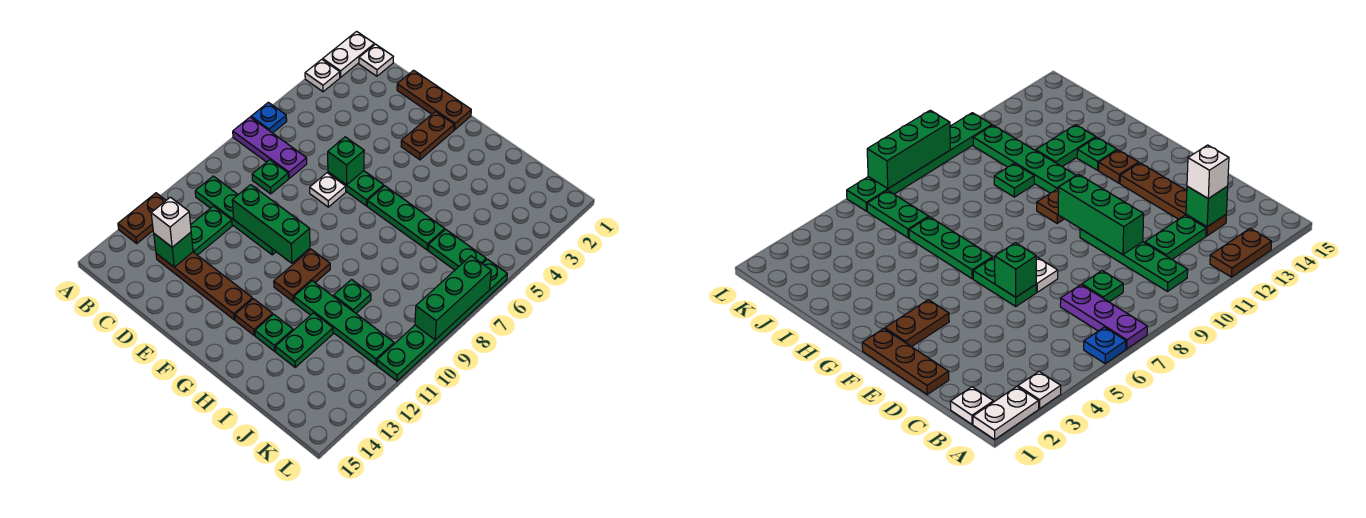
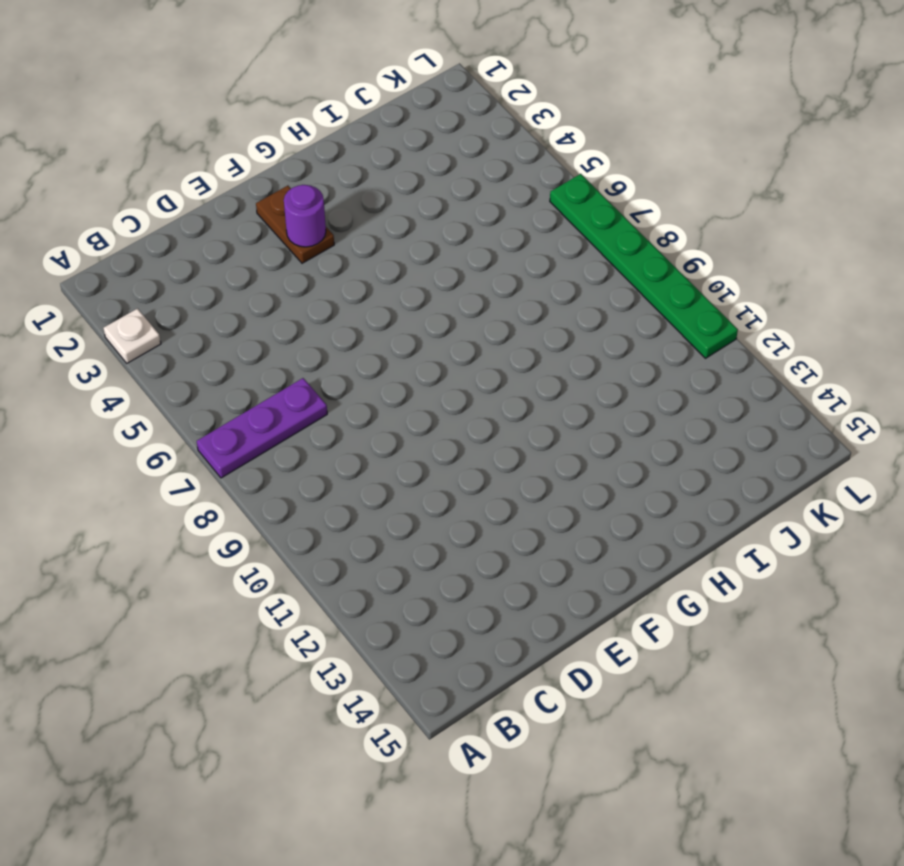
purple round brick F3 level 2 -> none
none -> white plate A1:A2 level 1
none -> blue plate A6 level 1
none -> brown plate A12:A13 level 1

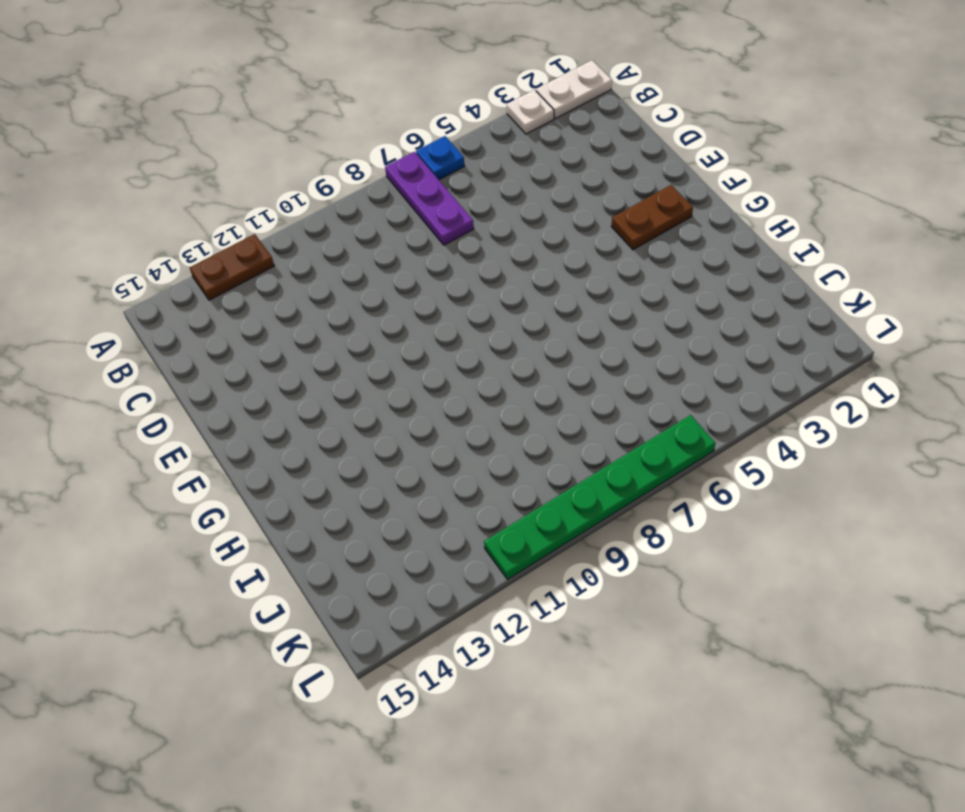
none -> white plate B1 level 1
none -> green plate B10:E10 level 1
none -> green plate C8 level 1

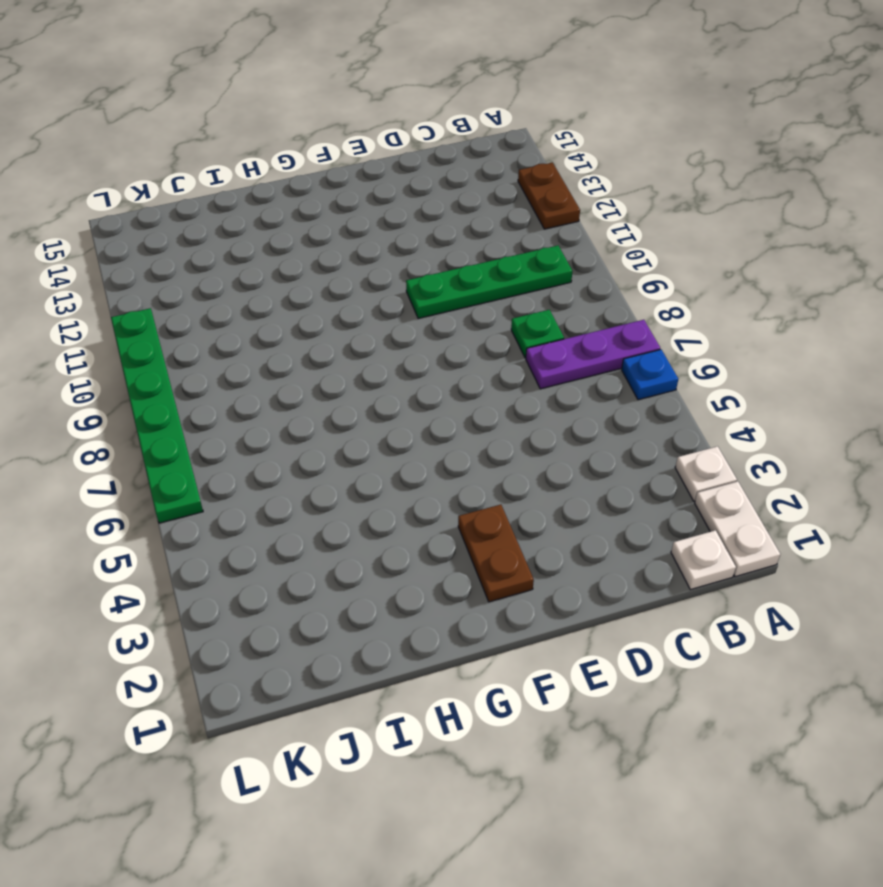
none -> green plate C11:C12 level 1
none -> brown plate C13:F13 level 1
none -> brown plate D1:F1 level 1

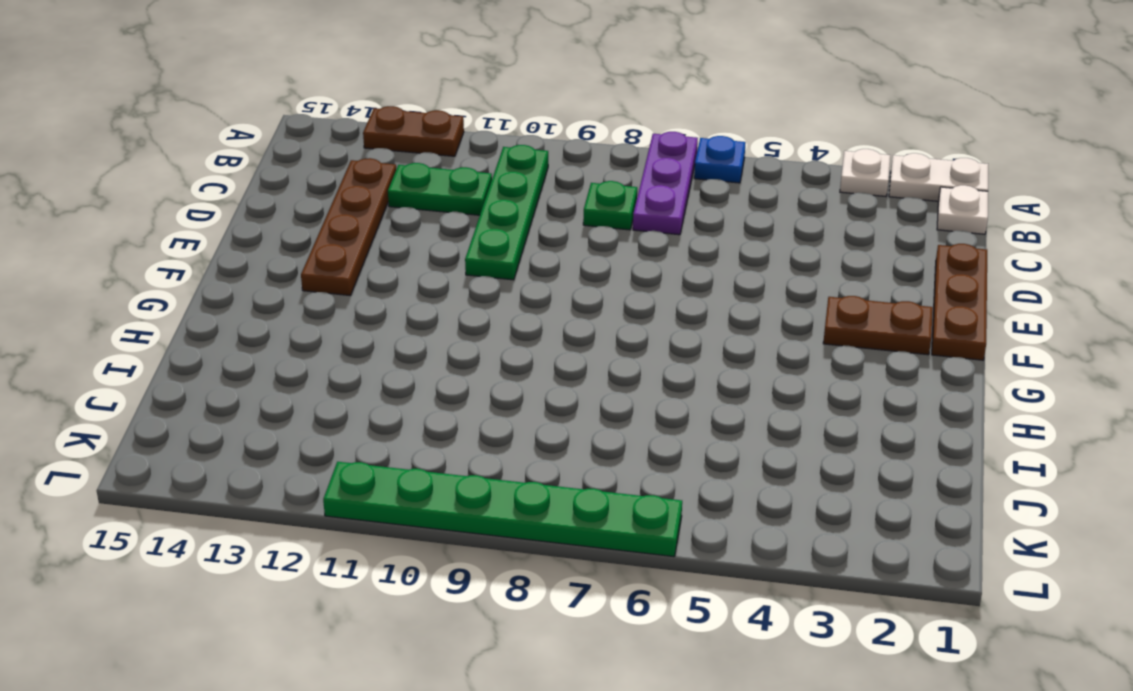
none -> green plate E6:F6 level 1
none -> white plate E7 level 1
none -> green plate G6:I6 level 1

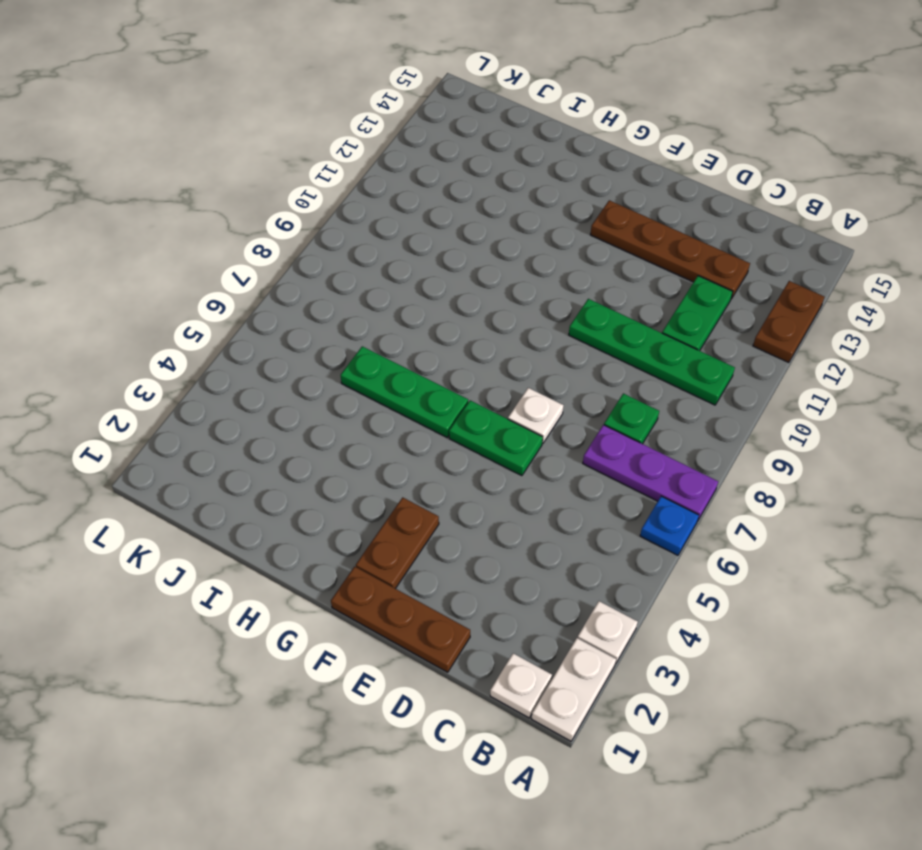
none -> brown plate G10:G11 level 1
none -> brown plate G13 level 1
none -> green plate H11:K11 level 1

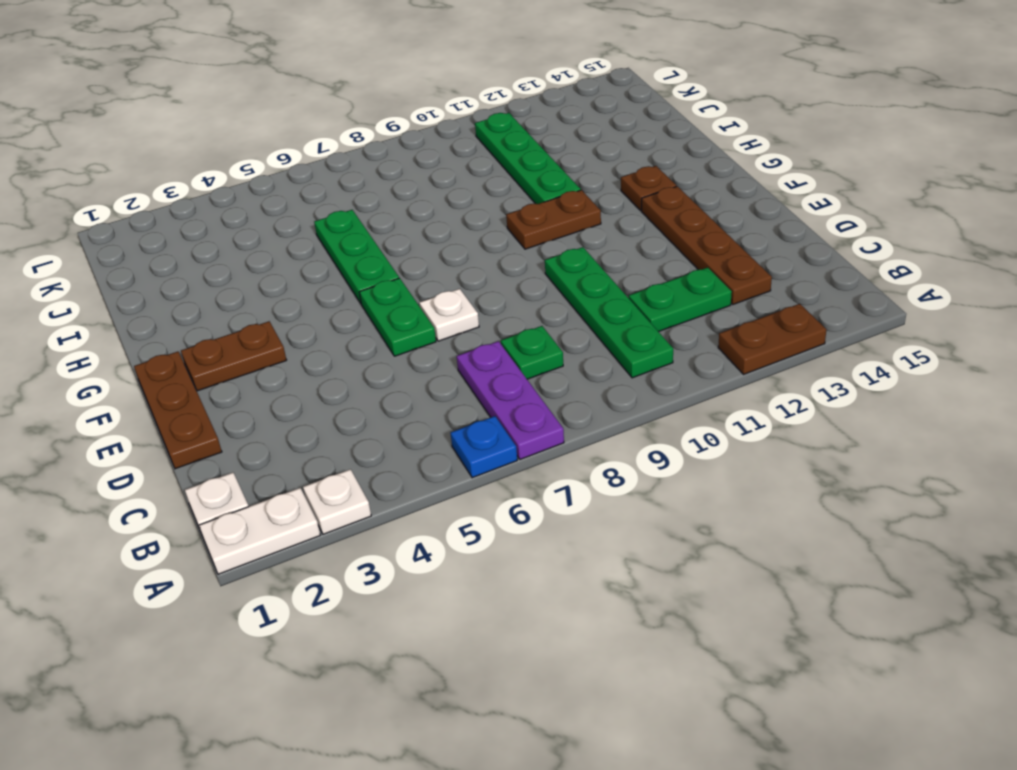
none -> green plate H13 level 1
none -> green plate I10 level 1
none -> green plate I12:I13 level 1

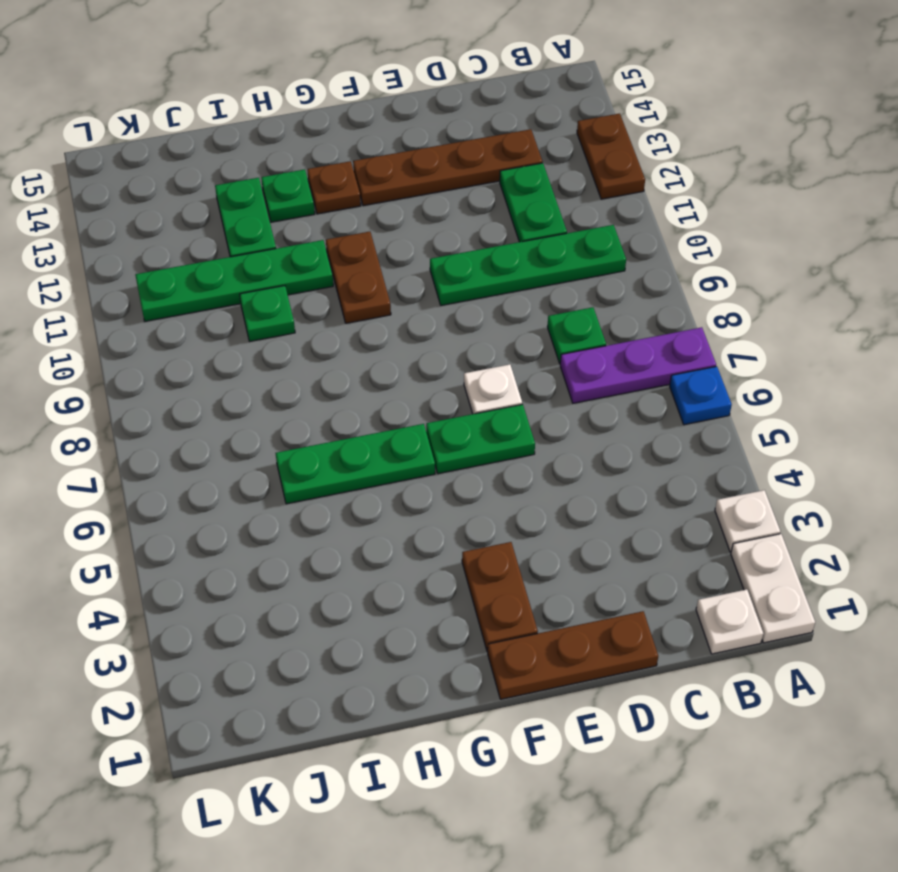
none -> green plate J6:K6 level 1
none -> green plate L6:L11 level 1
none -> green brick C13 level 2

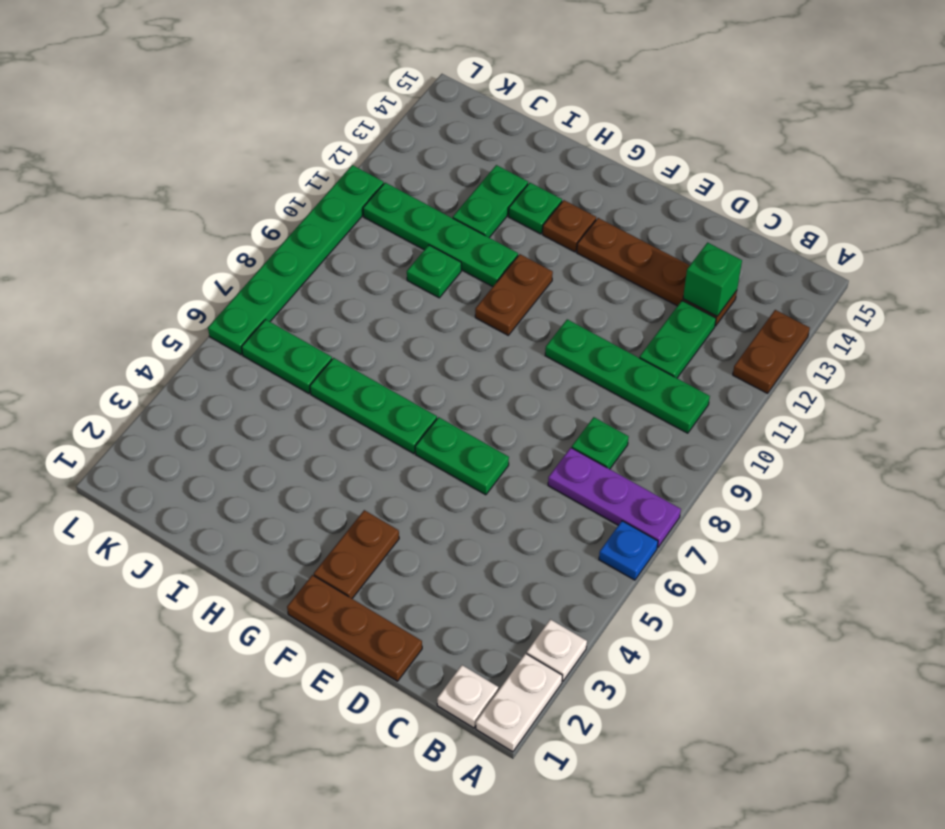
none -> white plate E7 level 1
none -> green brick D10:F10 level 2
none -> green brick E6 level 2

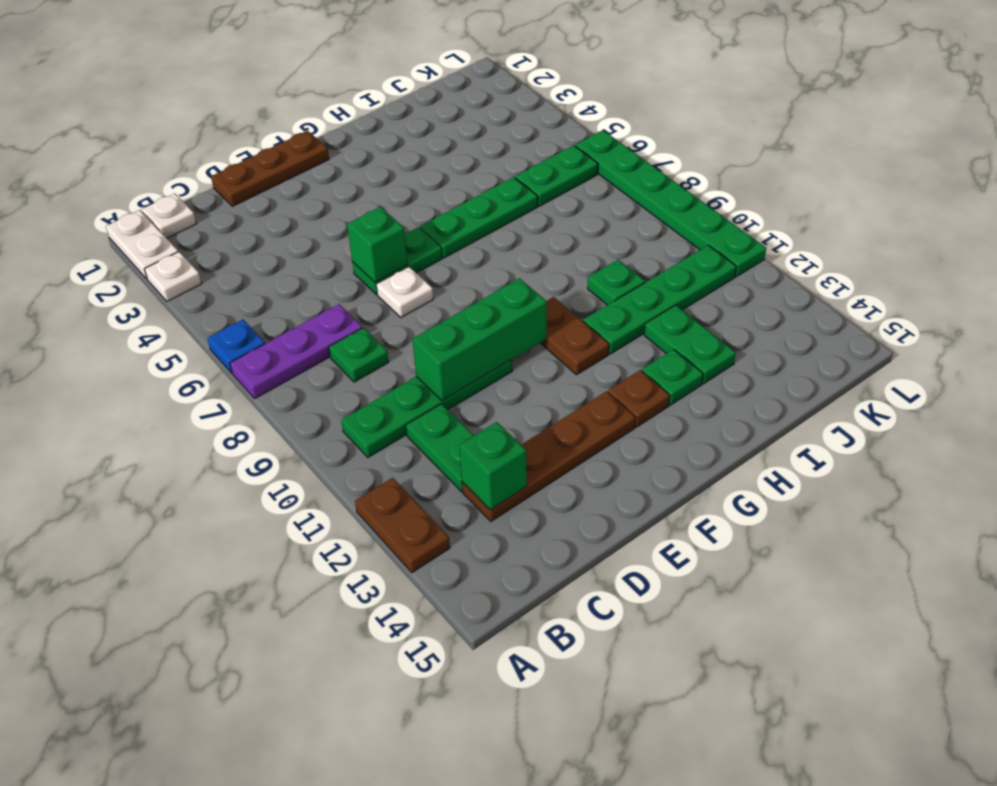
none -> brown plate F2:F3 level 1
none -> green brick L7:L9 level 2
none -> white brick C13 level 3

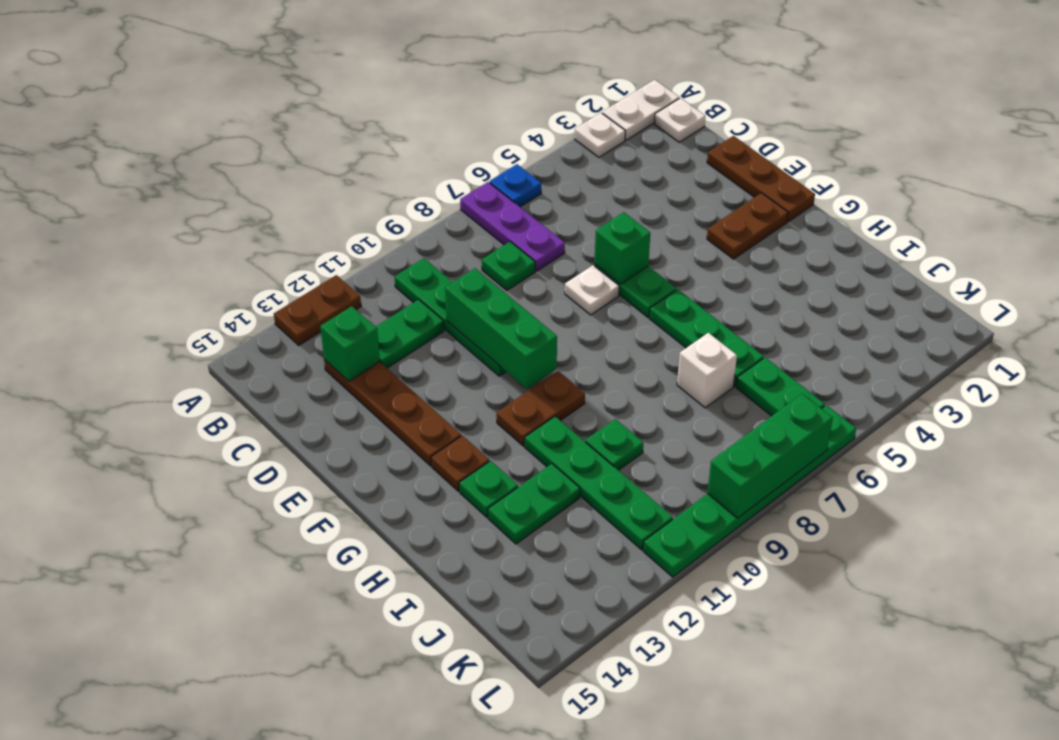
white brick I7 level 1 -> white brick C13 level 3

^^^^

Collect, from the material above, every line containing the word "brown".

none -> brown plate A12:A13 level 1
none -> brown plate C13:F13 level 1
none -> brown plate D1:F1 level 1
none -> brown plate G10:G11 level 1
none -> brown plate G13 level 1
none -> brown plate F2:F3 level 1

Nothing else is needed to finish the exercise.